BEGIN
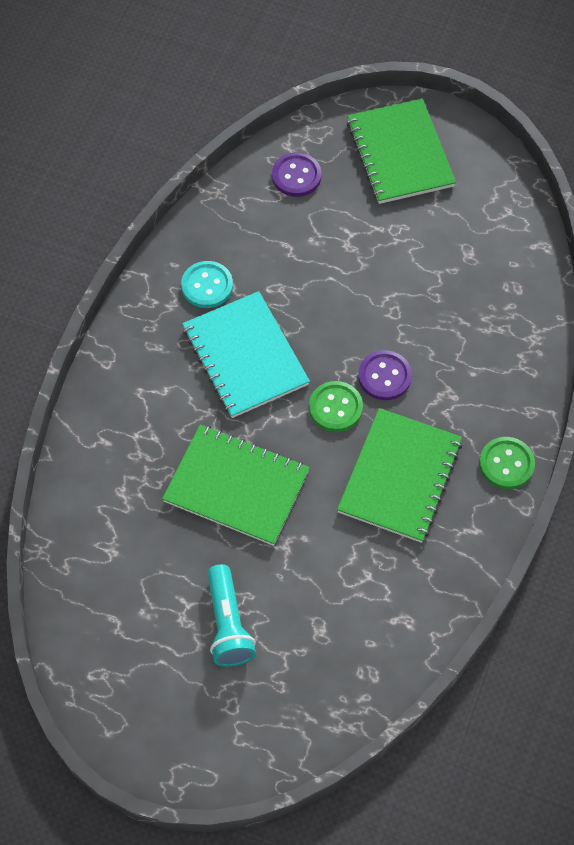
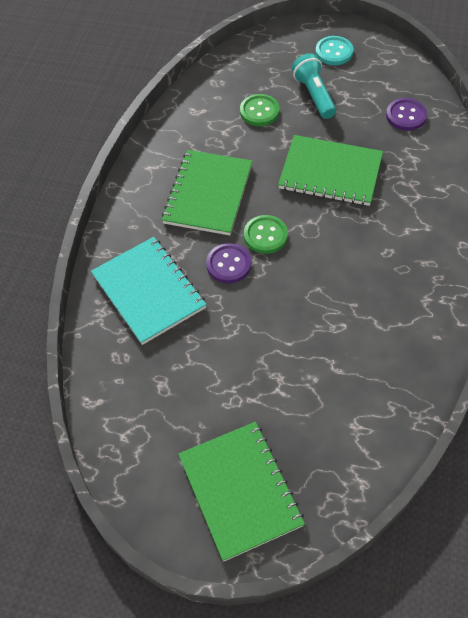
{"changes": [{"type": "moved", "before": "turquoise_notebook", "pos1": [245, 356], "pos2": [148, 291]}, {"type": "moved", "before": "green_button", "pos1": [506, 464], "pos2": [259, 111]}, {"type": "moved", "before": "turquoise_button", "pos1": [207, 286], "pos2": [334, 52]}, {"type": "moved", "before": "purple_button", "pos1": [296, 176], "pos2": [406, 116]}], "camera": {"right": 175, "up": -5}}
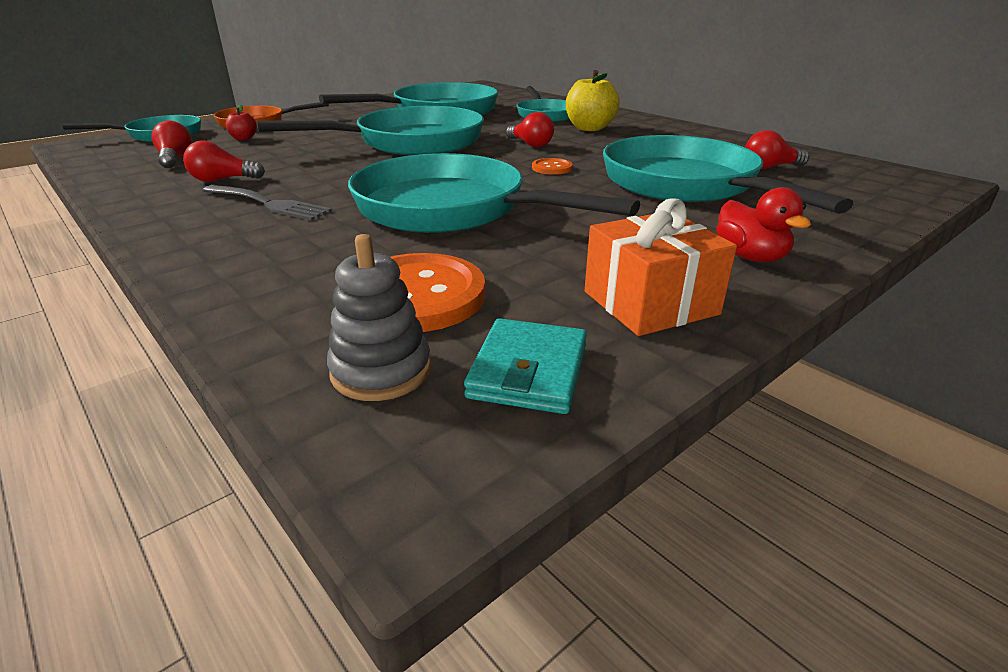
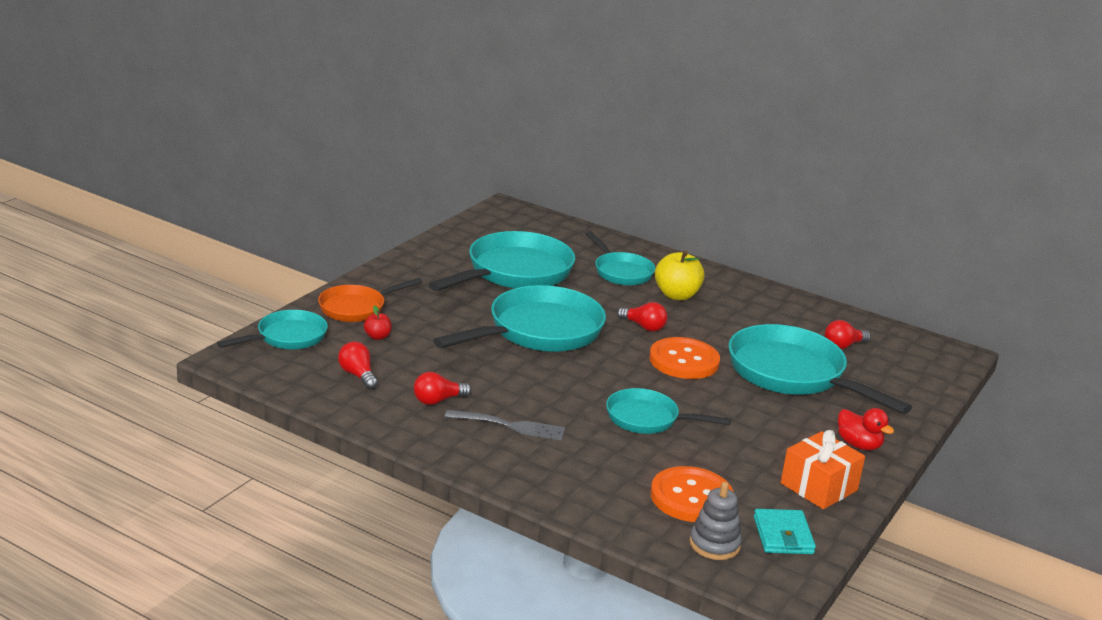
{"changes": [{"type": "resized", "before": "turquoise_pan", "pos1": [451, 209], "pos2": [647, 419], "scale": 0.57}, {"type": "resized", "before": "orange_button", "pos1": [552, 168], "pos2": [684, 361], "scale": 2.1}], "camera": {"right": -20, "up": -5}}
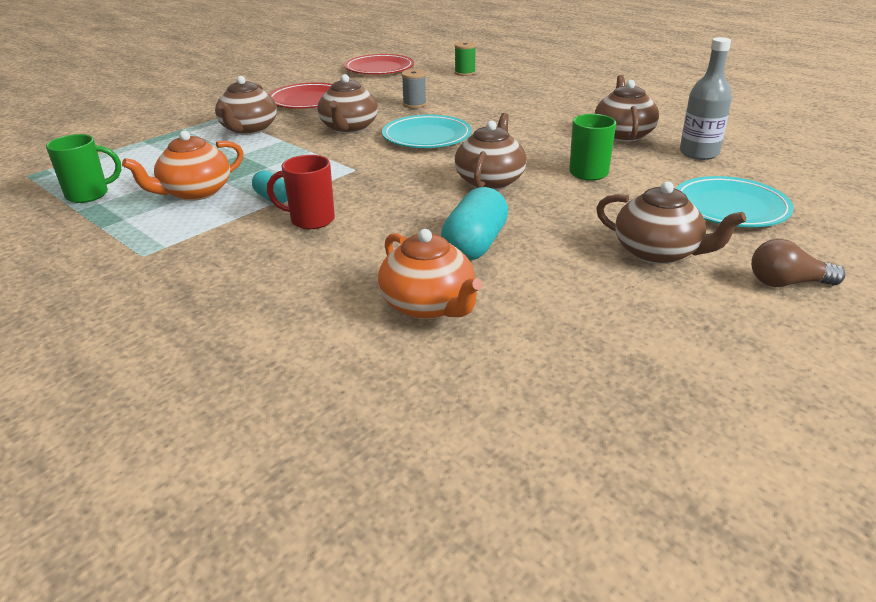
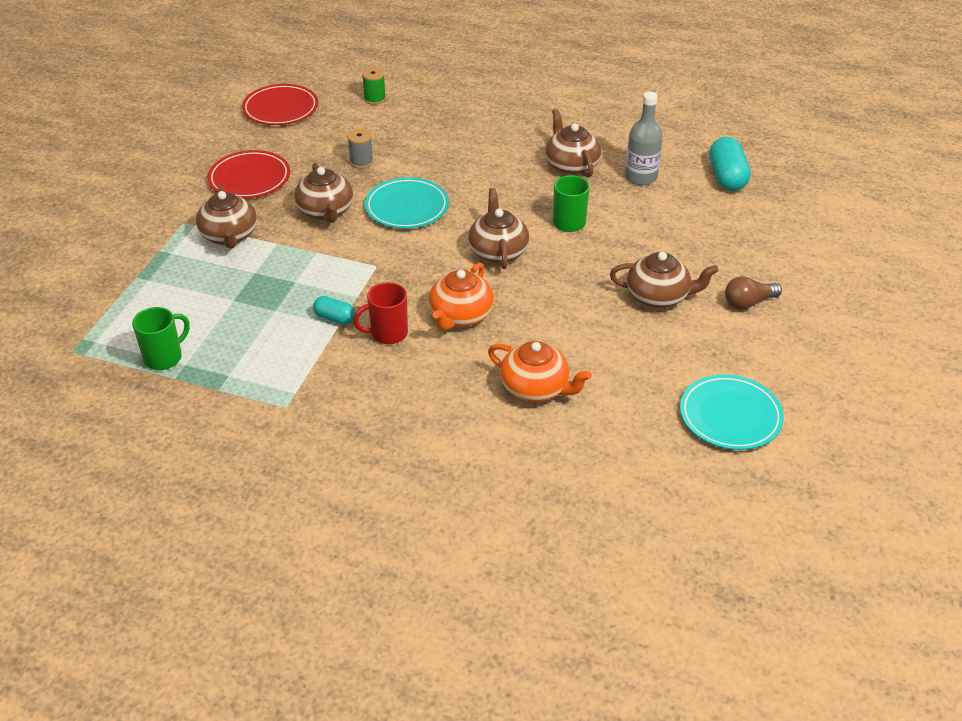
{"changes": [{"type": "moved", "before": "orange_teapot", "pos1": [195, 192], "pos2": [460, 316]}, {"type": "moved", "before": "turquoise_plate", "pos1": [730, 207], "pos2": [730, 416]}, {"type": "moved", "before": "turquoise_capsule", "pos1": [475, 245], "pos2": [727, 177]}], "camera": {"right": -25, "up": 10}}
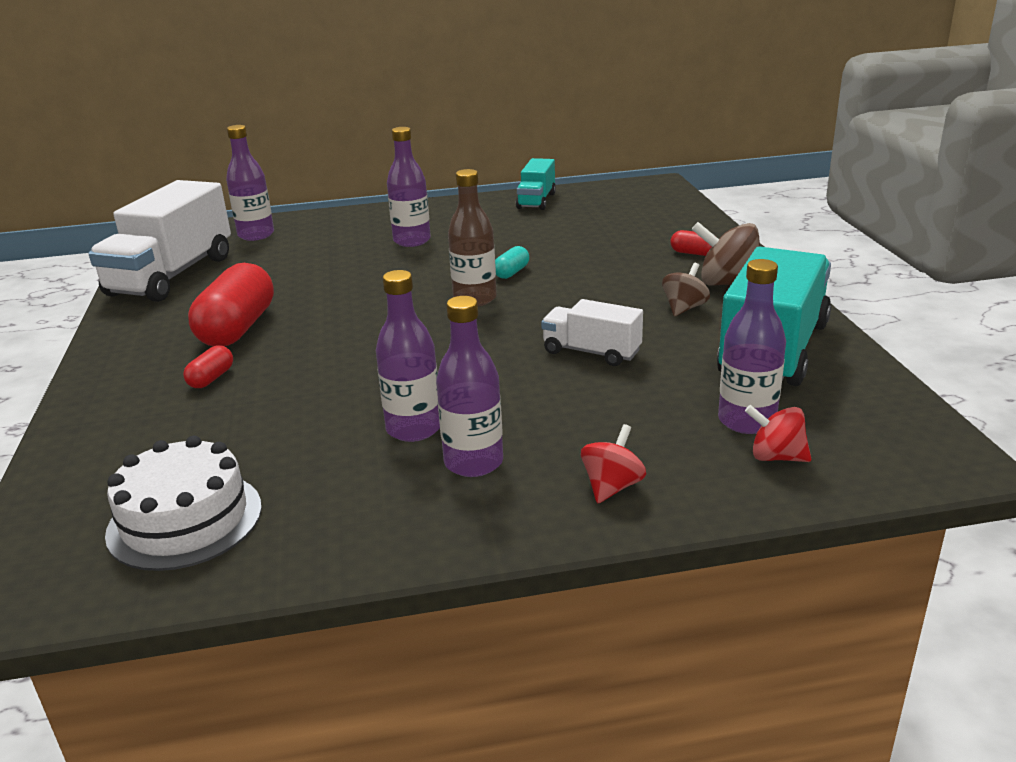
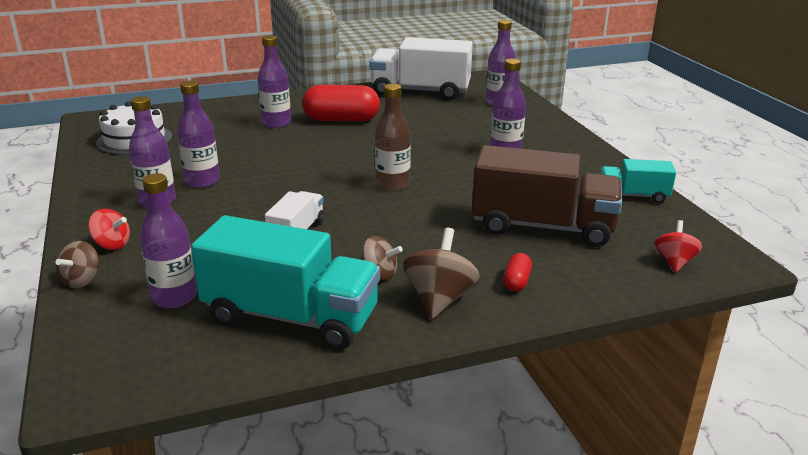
{"changes": [{"type": "added", "after": "brown_spinning_top", "pos2": [82, 280]}, {"type": "replaced", "before": "red_capsule", "after": "purple_bottle", "pos1": [211, 378], "pos2": [276, 123]}, {"type": "added", "after": "brown_truck", "pos2": [542, 227]}, {"type": "moved", "before": "red_spinning_top", "pos1": [776, 457], "pos2": [674, 262]}, {"type": "removed", "before": "turquoise_capsule", "pos1": [511, 272]}], "camera": {"right": 80, "up": 0}}
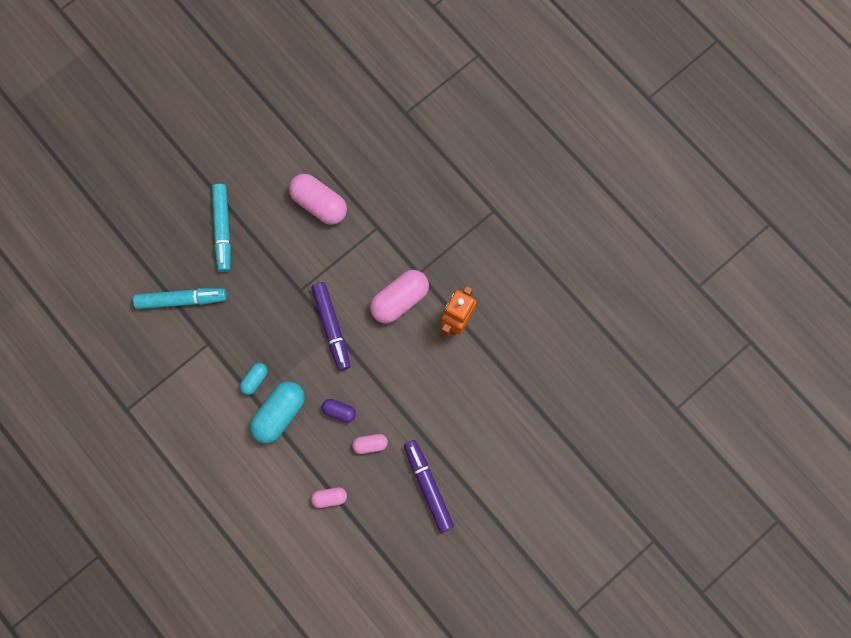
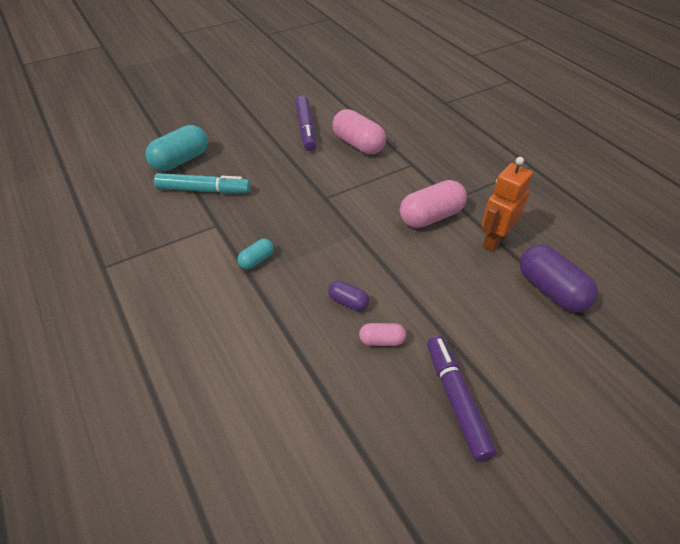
{"changes": [{"type": "moved", "before": "turquoise_capsule", "pos1": [279, 413], "pos2": [180, 160]}, {"type": "moved", "before": "purple_marker", "pos1": [332, 327], "pos2": [306, 129]}, {"type": "added", "after": "purple_capsule", "pos2": [551, 290]}, {"type": "removed", "before": "turquoise_marker", "pos1": [223, 229]}, {"type": "removed", "before": "pink_capsule", "pos1": [329, 497]}], "camera": {"right": 10, "up": -30}}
END
DIRECTIONS
Return the entries verbatim without images.

RESULT OF THIS TASK
{"changes": [{"type": "moved", "before": "turquoise_notebook", "pos1": [245, 356], "pos2": [148, 291]}, {"type": "moved", "before": "green_button", "pos1": [506, 464], "pos2": [259, 111]}, {"type": "moved", "before": "turquoise_button", "pos1": [207, 286], "pos2": [334, 52]}, {"type": "moved", "before": "purple_button", "pos1": [296, 176], "pos2": [406, 116]}], "camera": {"right": 175, "up": -5}}
{"changes": [{"type": "resized", "before": "turquoise_pan", "pos1": [451, 209], "pos2": [647, 419], "scale": 0.57}, {"type": "resized", "before": "orange_button", "pos1": [552, 168], "pos2": [684, 361], "scale": 2.1}], "camera": {"right": -20, "up": -5}}
{"changes": [{"type": "moved", "before": "orange_teapot", "pos1": [195, 192], "pos2": [460, 316]}, {"type": "moved", "before": "turquoise_plate", "pos1": [730, 207], "pos2": [730, 416]}, {"type": "moved", "before": "turquoise_capsule", "pos1": [475, 245], "pos2": [727, 177]}], "camera": {"right": -25, "up": 10}}
{"changes": [{"type": "added", "after": "brown_spinning_top", "pos2": [82, 280]}, {"type": "replaced", "before": "red_capsule", "after": "purple_bottle", "pos1": [211, 378], "pos2": [276, 123]}, {"type": "added", "after": "brown_truck", "pos2": [542, 227]}, {"type": "moved", "before": "red_spinning_top", "pos1": [776, 457], "pos2": [674, 262]}, {"type": "removed", "before": "turquoise_capsule", "pos1": [511, 272]}], "camera": {"right": 80, "up": 0}}
{"changes": [{"type": "moved", "before": "turquoise_capsule", "pos1": [279, 413], "pos2": [180, 160]}, {"type": "moved", "before": "purple_marker", "pos1": [332, 327], "pos2": [306, 129]}, {"type": "added", "after": "purple_capsule", "pos2": [551, 290]}, {"type": "removed", "before": "turquoise_marker", "pos1": [223, 229]}, {"type": "removed", "before": "pink_capsule", "pos1": [329, 497]}], "camera": {"right": 10, "up": -30}}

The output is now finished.